--- Work task ---
Leave the pictures aside and copy all the data exactly.

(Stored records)

==========

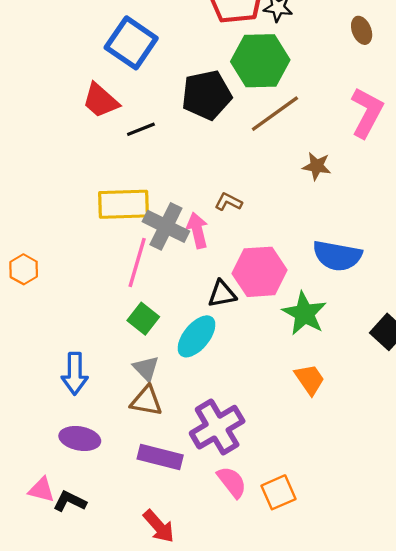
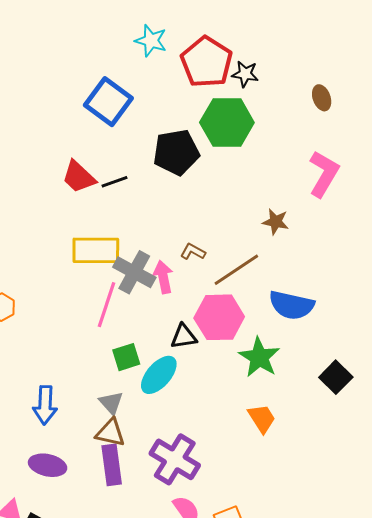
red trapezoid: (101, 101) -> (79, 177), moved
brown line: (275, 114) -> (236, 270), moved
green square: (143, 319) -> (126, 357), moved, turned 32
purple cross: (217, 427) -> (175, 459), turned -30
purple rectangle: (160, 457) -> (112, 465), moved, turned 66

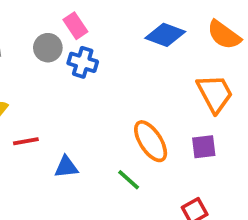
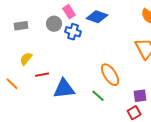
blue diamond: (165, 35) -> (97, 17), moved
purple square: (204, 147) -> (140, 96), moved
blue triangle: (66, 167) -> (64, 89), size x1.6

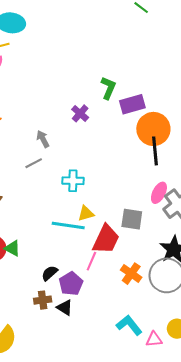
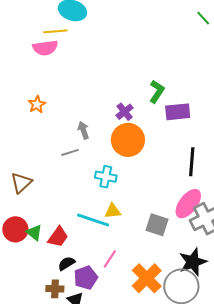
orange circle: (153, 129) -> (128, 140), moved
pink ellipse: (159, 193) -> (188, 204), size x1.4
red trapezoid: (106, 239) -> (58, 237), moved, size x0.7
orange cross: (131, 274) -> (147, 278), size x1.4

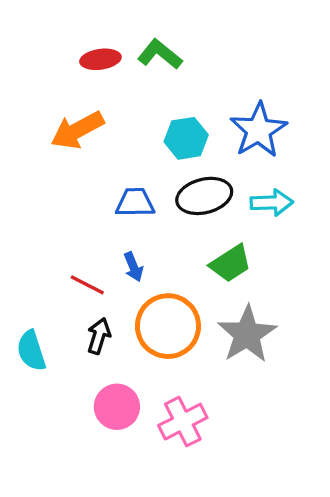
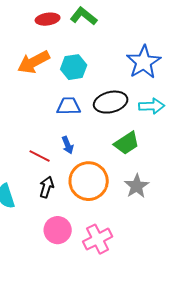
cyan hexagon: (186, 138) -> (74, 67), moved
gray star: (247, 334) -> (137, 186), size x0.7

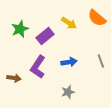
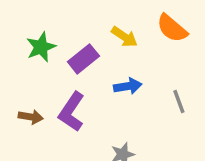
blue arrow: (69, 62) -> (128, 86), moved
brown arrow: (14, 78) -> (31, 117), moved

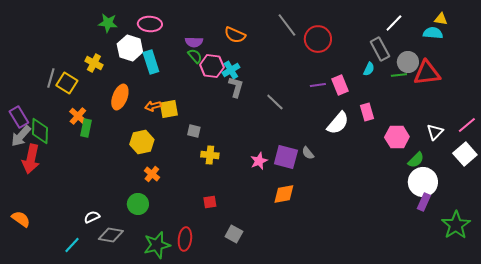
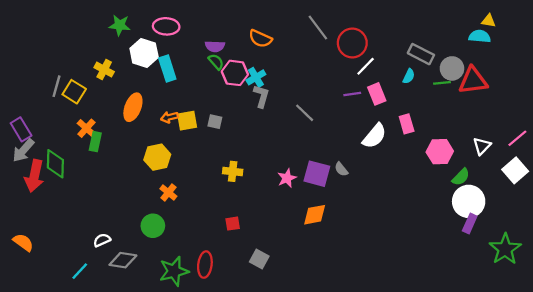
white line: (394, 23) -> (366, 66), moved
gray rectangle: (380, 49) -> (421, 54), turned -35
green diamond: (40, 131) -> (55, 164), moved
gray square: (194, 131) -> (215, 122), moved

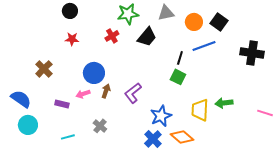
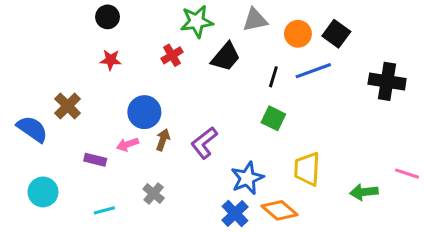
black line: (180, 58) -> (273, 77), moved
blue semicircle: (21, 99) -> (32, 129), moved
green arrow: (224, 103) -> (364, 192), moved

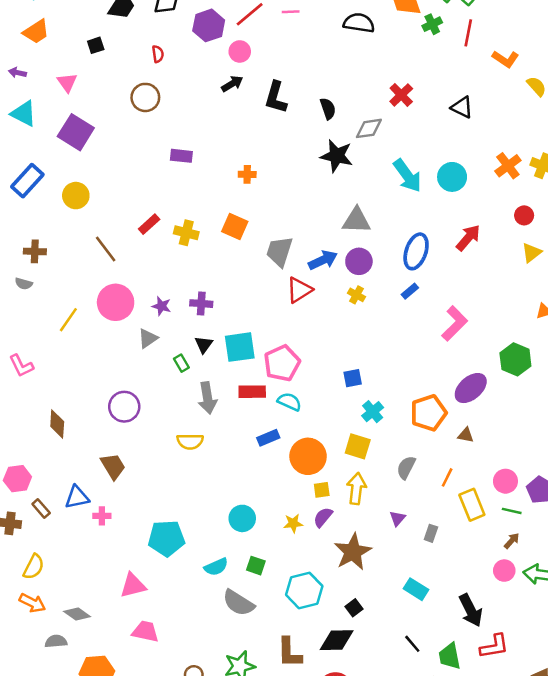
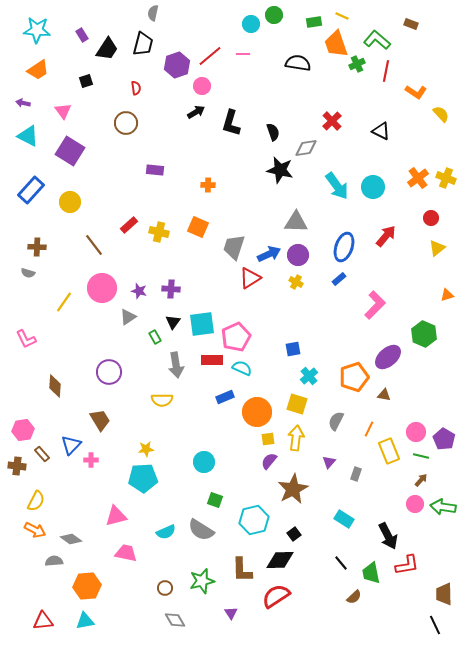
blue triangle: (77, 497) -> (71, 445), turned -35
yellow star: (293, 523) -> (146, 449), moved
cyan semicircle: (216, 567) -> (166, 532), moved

==========

--- Answer to this task ---
red trapezoid: (101, 101) -> (79, 177), moved
brown line: (275, 114) -> (236, 270), moved
green square: (143, 319) -> (126, 357), moved, turned 32
purple cross: (217, 427) -> (175, 459), turned -30
purple rectangle: (160, 457) -> (112, 465), moved, turned 66

blue diamond: (165, 35) -> (97, 17), moved
purple square: (204, 147) -> (140, 96), moved
blue triangle: (66, 167) -> (64, 89), size x1.6

orange circle: (153, 129) -> (128, 140), moved
pink ellipse: (159, 193) -> (188, 204), size x1.4
red trapezoid: (106, 239) -> (58, 237), moved, size x0.7
orange cross: (131, 274) -> (147, 278), size x1.4

cyan hexagon: (186, 138) -> (74, 67), moved
gray star: (247, 334) -> (137, 186), size x0.7

blue arrow: (69, 62) -> (128, 86), moved
brown arrow: (14, 78) -> (31, 117), moved

white line: (394, 23) -> (366, 66), moved
gray rectangle: (380, 49) -> (421, 54), turned -35
green diamond: (40, 131) -> (55, 164), moved
gray square: (194, 131) -> (215, 122), moved

black line: (180, 58) -> (273, 77), moved
blue semicircle: (21, 99) -> (32, 129), moved
green arrow: (224, 103) -> (364, 192), moved

blue triangle: (77, 497) -> (71, 445), turned -35
yellow star: (293, 523) -> (146, 449), moved
cyan semicircle: (216, 567) -> (166, 532), moved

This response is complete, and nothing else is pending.